TASK DIRECTIONS – The entries below should be quoted exactly, with no pictures carried over.
[MATERIAL FOR THIS TASK — start]
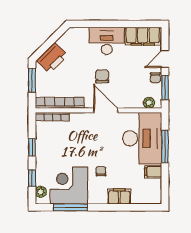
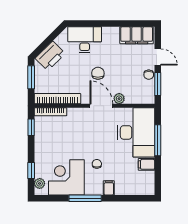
desk: (107, 41) -> (85, 40), moved
door: (165, 59) -> (158, 57), swing flipped
plant: (149, 103) -> (119, 99), moved
window: (32, 147) -> (31, 127), moved
filing cabinet: (119, 196) -> (109, 188), width x0.50
window: (71, 207) -> (85, 198), moved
[MATERIAL FOR THIS TASK — finish]
ANSWER TO THE PROBLEM –
desk: (107, 41) -> (85, 40), moved
door: (165, 59) -> (158, 57), swing flipped
plant: (149, 103) -> (119, 99), moved
window: (32, 147) -> (31, 127), moved
filing cabinet: (119, 196) -> (109, 188), width x0.50
window: (71, 207) -> (85, 198), moved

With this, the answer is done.